Instructions to follow.
Output every entry exactly, from the first line to the last.

Dataset excerpts.
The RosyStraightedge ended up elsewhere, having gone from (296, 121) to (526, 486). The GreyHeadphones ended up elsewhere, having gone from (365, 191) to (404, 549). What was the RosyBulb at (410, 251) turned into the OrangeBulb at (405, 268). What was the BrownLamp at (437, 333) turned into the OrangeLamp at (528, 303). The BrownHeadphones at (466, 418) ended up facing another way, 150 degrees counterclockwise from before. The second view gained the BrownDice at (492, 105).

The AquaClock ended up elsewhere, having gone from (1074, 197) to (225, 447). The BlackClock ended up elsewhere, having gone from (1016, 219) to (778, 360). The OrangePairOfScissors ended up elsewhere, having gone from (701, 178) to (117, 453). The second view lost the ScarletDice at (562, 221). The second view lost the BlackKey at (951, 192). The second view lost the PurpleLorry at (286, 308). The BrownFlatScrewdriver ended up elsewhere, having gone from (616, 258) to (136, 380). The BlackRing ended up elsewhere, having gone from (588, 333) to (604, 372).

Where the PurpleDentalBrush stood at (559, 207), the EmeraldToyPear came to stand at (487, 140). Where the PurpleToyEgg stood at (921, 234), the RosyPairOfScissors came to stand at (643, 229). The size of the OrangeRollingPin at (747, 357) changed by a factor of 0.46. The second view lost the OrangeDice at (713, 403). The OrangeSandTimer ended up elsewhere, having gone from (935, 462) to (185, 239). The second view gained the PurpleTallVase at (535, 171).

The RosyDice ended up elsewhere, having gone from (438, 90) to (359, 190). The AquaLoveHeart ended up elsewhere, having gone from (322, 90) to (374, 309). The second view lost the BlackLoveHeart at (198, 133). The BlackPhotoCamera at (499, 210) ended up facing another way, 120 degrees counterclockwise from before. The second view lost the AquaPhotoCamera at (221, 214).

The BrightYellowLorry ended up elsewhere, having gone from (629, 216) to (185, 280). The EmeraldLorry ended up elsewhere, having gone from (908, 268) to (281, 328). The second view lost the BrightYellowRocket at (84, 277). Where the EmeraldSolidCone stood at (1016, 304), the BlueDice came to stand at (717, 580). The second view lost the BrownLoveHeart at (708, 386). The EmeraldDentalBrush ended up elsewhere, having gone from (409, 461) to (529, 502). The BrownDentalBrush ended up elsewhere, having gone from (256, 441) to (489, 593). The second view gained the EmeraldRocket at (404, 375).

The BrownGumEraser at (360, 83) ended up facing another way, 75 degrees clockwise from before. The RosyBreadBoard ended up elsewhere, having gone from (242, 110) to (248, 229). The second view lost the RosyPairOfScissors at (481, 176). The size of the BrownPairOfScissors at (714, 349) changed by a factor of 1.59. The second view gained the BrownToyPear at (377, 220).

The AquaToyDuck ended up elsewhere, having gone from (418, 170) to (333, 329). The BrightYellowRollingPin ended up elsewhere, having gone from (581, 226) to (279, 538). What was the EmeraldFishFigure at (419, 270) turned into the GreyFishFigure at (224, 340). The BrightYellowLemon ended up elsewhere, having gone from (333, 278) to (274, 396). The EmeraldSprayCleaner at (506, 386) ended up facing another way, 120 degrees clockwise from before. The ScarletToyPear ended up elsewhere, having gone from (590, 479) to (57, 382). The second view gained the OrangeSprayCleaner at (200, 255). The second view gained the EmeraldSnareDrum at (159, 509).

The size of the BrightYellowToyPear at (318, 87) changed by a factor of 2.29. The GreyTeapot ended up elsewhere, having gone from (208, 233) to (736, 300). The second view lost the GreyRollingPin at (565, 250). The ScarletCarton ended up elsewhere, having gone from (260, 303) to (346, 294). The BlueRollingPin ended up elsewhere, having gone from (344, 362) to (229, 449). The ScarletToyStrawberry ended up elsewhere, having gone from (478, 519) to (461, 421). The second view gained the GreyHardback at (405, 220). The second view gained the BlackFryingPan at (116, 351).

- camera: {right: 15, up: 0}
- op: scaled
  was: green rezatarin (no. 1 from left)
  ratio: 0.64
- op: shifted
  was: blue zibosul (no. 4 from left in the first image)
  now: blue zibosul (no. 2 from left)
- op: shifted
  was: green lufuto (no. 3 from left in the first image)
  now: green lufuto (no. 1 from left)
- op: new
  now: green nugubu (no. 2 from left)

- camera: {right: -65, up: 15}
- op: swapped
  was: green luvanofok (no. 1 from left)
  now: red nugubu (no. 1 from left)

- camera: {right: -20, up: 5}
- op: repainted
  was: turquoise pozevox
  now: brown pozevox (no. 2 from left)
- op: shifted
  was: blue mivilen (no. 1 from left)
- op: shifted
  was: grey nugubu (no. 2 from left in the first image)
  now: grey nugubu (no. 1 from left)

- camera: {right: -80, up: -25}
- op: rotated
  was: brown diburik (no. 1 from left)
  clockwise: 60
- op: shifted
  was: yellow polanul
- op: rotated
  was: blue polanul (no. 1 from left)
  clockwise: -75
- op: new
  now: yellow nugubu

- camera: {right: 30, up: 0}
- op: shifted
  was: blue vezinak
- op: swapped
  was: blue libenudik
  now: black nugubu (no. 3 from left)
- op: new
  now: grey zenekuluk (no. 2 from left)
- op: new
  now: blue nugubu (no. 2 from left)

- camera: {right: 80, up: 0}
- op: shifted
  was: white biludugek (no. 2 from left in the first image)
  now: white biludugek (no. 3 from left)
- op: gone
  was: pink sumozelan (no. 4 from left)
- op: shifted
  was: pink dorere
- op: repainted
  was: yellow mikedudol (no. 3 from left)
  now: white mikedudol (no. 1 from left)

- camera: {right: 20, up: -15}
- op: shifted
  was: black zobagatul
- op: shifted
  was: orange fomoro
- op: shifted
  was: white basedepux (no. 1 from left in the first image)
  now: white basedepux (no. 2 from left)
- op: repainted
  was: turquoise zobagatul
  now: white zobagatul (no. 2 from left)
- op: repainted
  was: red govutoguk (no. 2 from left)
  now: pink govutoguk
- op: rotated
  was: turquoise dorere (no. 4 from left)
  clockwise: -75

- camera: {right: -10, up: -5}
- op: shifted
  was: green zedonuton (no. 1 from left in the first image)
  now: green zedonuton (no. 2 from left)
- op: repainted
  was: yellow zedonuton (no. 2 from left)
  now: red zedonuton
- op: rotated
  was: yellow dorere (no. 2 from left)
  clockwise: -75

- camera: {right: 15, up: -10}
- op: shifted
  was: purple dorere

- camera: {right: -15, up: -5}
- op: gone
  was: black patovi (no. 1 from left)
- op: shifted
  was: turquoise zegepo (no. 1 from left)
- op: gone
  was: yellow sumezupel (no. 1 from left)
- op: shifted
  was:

Solution to the exercise.
The RosyStraightedge ended up elsewhere, having gone from (296, 121) to (526, 486). The GreyHeadphones ended up elsewhere, having gone from (365, 191) to (404, 549). What was the RosyBulb at (410, 251) turned into the OrangeBulb at (405, 268). What was the BrownLamp at (437, 333) turned into the OrangeLamp at (528, 303). The BrownHeadphones at (466, 418) ended up facing another way, 150 degrees counterclockwise from before. The second view gained the BrownDice at (492, 105).

The AquaClock ended up elsewhere, having gone from (1074, 197) to (225, 447). The BlackClock ended up elsewhere, having gone from (1016, 219) to (778, 360). The OrangePairOfScissors ended up elsewhere, having gone from (701, 178) to (117, 453). The second view lost the ScarletDice at (562, 221). The second view lost the BlackKey at (951, 192). The second view lost the PurpleLorry at (286, 308). The BrownFlatScrewdriver ended up elsewhere, having gone from (616, 258) to (136, 380). The BlackRing ended up elsewhere, having gone from (588, 333) to (604, 372).

Where the PurpleDentalBrush stood at (559, 207), the EmeraldToyPear came to stand at (487, 140). Where the PurpleToyEgg stood at (921, 234), the RosyPairOfScissors came to stand at (643, 229). The size of the OrangeRollingPin at (747, 357) changed by a factor of 0.46. The second view lost the OrangeDice at (713, 403). The OrangeSandTimer ended up elsewhere, having gone from (935, 462) to (185, 239). The second view gained the PurpleTallVase at (535, 171).

The RosyDice ended up elsewhere, having gone from (438, 90) to (359, 190). The AquaLoveHeart ended up elsewhere, having gone from (322, 90) to (374, 309). The second view lost the BlackLoveHeart at (198, 133). The BlackPhotoCamera at (499, 210) ended up facing another way, 120 degrees counterclockwise from before. The second view lost the AquaPhotoCamera at (221, 214).

The BrightYellowLorry ended up elsewhere, having gone from (629, 216) to (185, 280). The EmeraldLorry ended up elsewhere, having gone from (908, 268) to (281, 328). The second view lost the BrightYellowRocket at (84, 277). Where the EmeraldSolidCone stood at (1016, 304), the BlueDice came to stand at (717, 580). The second view lost the BrownLoveHeart at (708, 386). The EmeraldDentalBrush ended up elsewhere, having gone from (409, 461) to (529, 502). The BrownDentalBrush ended up elsewhere, having gone from (256, 441) to (489, 593). The second view gained the EmeraldRocket at (404, 375).

The BrownGumEraser at (360, 83) ended up facing another way, 75 degrees clockwise from before. The RosyBreadBoard ended up elsewhere, having gone from (242, 110) to (248, 229). The second view lost the RosyPairOfScissors at (481, 176). The size of the BrownPairOfScissors at (714, 349) changed by a factor of 1.59. The second view gained the BrownToyPear at (377, 220).

The AquaToyDuck ended up elsewhere, having gone from (418, 170) to (333, 329). The BrightYellowRollingPin ended up elsewhere, having gone from (581, 226) to (279, 538). What was the EmeraldFishFigure at (419, 270) turned into the GreyFishFigure at (224, 340). The BrightYellowLemon ended up elsewhere, having gone from (333, 278) to (274, 396). The EmeraldSprayCleaner at (506, 386) ended up facing another way, 120 degrees clockwise from before. The ScarletToyPear ended up elsewhere, having gone from (590, 479) to (57, 382). The second view gained the OrangeSprayCleaner at (200, 255). The second view gained the EmeraldSnareDrum at (159, 509).

The size of the BrightYellowToyPear at (318, 87) changed by a factor of 2.29. The GreyTeapot ended up elsewhere, having gone from (208, 233) to (736, 300). The second view lost the GreyRollingPin at (565, 250). The ScarletCarton ended up elsewhere, having gone from (260, 303) to (346, 294). The BlueRollingPin ended up elsewhere, having gone from (344, 362) to (229, 449). The ScarletToyStrawberry ended up elsewhere, having gone from (478, 519) to (461, 421). The second view gained the GreyHardback at (405, 220). The second view gained the BlackFryingPan at (116, 351).

- camera: {right: 15, up: 0}
- op: scaled
  was: green rezatarin (no. 1 from left)
  ratio: 0.64
- op: shifted
  was: blue zibosul (no. 4 from left in the first image)
  now: blue zibosul (no. 2 from left)
- op: shifted
  was: green lufuto (no. 3 from left in the first image)
  now: green lufuto (no. 1 from left)
- op: new
  now: green nugubu (no. 2 from left)

- camera: {right: -65, up: 15}
- op: swapped
  was: green luvanofok (no. 1 from left)
  now: red nugubu (no. 1 from left)

- camera: {right: -20, up: 5}
- op: repainted
  was: turquoise pozevox
  now: brown pozevox (no. 2 from left)
- op: shifted
  was: blue mivilen (no. 1 from left)
- op: shifted
  was: grey nugubu (no. 2 from left in the first image)
  now: grey nugubu (no. 1 from left)

- camera: {right: -80, up: -25}
- op: rotated
  was: brown diburik (no. 1 from left)
  clockwise: 60
- op: shifted
  was: yellow polanul
- op: rotated
  was: blue polanul (no. 1 from left)
  clockwise: -75
- op: new
  now: yellow nugubu

- camera: {right: 30, up: 0}
- op: shifted
  was: blue vezinak
- op: swapped
  was: blue libenudik
  now: black nugubu (no. 3 from left)
- op: new
  now: grey zenekuluk (no. 2 from left)
- op: new
  now: blue nugubu (no. 2 from left)

- camera: {right: 80, up: 0}
- op: shifted
  was: white biludugek (no. 2 from left in the first image)
  now: white biludugek (no. 3 from left)
- op: gone
  was: pink sumozelan (no. 4 from left)
- op: shifted
  was: pink dorere
- op: repainted
  was: yellow mikedudol (no. 3 from left)
  now: white mikedudol (no. 1 from left)

- camera: {right: 20, up: -15}
- op: shifted
  was: black zobagatul
- op: shifted
  was: orange fomoro
- op: shifted
  was: white basedepux (no. 1 from left in the first image)
  now: white basedepux (no. 2 from left)
- op: repainted
  was: turquoise zobagatul
  now: white zobagatul (no. 2 from left)
- op: repainted
  was: red govutoguk (no. 2 from left)
  now: pink govutoguk
- op: rotated
  was: turquoise dorere (no. 4 from left)
  clockwise: -75

- camera: {right: -10, up: -5}
- op: shifted
  was: green zedonuton (no. 1 from left in the first image)
  now: green zedonuton (no. 2 from left)
- op: repainted
  was: yellow zedonuton (no. 2 from left)
  now: red zedonuton
- op: rotated
  was: yellow dorere (no. 2 from left)
  clockwise: -75

- camera: {right: 15, up: -10}
- op: shifted
  was: purple dorere

- camera: {right: -15, up: -5}
- op: gone
  was: black patovi (no. 1 from left)
- op: shifted
  was: turquoise zegepo (no. 1 from left)
- op: gone
  was: yellow sumezupel (no. 1 from left)
- op: shifted
  was:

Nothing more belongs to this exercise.